DIRECTIONS FOR THIS TASK = Collect from the data below each line with "plane".

(RECORDS SHOWN begins)

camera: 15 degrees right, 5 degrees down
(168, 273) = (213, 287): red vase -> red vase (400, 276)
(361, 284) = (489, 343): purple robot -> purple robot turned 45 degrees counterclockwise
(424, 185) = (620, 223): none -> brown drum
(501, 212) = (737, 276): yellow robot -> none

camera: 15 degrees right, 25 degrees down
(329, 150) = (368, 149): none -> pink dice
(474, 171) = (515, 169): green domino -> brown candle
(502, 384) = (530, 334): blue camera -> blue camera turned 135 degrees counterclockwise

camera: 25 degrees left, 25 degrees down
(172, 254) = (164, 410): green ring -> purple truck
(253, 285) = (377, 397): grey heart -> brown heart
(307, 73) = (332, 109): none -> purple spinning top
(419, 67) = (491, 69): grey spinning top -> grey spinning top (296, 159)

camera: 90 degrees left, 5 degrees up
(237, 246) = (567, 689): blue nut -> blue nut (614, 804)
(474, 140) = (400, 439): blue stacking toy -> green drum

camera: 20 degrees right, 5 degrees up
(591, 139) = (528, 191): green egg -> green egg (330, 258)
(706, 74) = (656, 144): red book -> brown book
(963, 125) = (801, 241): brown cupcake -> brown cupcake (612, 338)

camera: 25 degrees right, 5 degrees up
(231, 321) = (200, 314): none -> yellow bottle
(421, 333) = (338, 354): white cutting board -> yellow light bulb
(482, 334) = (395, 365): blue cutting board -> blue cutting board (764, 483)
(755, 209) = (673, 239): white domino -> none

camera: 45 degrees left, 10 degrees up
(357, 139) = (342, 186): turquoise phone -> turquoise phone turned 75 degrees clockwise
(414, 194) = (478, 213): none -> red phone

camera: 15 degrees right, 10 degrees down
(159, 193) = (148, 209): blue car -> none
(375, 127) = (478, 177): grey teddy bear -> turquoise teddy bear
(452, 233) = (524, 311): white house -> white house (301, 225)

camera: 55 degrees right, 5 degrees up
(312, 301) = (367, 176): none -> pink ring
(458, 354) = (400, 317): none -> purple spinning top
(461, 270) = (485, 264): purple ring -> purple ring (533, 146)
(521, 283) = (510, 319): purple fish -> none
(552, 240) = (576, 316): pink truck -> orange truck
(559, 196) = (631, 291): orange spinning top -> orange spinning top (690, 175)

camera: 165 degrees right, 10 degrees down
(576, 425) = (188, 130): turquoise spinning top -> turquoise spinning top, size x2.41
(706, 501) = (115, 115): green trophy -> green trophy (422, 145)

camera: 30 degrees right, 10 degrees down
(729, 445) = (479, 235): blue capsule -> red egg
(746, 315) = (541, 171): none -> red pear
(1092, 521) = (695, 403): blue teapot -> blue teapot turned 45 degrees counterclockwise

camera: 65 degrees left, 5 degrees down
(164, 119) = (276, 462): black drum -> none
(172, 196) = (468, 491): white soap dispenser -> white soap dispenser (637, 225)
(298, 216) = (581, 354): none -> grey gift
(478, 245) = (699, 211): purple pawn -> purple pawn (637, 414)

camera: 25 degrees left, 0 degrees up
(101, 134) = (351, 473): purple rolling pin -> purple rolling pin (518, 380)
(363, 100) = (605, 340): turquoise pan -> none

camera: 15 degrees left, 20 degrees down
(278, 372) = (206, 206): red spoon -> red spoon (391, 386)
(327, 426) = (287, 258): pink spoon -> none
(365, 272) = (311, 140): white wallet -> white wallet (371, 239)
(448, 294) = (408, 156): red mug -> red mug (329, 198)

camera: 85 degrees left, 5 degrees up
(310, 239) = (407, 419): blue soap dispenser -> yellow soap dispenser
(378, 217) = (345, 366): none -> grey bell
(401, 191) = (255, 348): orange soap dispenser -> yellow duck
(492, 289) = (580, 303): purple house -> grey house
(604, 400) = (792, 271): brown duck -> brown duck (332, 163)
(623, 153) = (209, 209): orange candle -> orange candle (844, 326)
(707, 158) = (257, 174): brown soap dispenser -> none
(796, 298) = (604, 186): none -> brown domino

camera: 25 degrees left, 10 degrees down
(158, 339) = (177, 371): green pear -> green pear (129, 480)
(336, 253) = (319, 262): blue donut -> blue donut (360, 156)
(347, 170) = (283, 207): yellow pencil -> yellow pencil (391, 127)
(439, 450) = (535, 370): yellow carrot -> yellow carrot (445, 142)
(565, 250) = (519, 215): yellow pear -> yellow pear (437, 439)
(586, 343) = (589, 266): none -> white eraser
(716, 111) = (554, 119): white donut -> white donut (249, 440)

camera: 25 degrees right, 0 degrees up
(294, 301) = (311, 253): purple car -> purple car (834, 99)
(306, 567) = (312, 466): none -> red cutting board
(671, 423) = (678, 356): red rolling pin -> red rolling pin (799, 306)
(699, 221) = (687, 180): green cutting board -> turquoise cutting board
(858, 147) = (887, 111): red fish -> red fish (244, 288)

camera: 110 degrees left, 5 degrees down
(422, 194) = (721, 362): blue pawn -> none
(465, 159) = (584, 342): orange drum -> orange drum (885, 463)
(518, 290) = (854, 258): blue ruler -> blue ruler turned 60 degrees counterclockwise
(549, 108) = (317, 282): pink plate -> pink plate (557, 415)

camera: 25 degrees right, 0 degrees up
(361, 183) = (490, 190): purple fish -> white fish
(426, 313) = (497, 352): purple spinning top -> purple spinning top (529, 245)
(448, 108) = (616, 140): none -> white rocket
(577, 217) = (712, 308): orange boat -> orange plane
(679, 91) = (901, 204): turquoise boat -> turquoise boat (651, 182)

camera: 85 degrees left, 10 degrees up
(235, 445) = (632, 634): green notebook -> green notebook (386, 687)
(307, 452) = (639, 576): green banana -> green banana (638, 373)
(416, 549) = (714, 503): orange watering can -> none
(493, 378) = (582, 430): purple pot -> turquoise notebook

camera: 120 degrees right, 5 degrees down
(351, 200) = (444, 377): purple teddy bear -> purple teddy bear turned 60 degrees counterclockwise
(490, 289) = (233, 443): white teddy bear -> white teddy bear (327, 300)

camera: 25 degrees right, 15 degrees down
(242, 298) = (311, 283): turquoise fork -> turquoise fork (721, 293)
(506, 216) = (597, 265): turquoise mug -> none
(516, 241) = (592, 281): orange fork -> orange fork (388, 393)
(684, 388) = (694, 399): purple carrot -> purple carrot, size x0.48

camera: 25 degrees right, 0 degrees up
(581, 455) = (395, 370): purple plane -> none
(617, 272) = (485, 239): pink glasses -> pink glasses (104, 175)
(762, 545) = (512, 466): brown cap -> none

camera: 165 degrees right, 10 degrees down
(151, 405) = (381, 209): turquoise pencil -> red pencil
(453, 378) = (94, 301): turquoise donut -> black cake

(RECORDS SHOWN ends)

WORKED SOLUTION =
(577, 217) = (712, 308): orange boat -> orange plane
(581, 455) = (395, 370): purple plane -> none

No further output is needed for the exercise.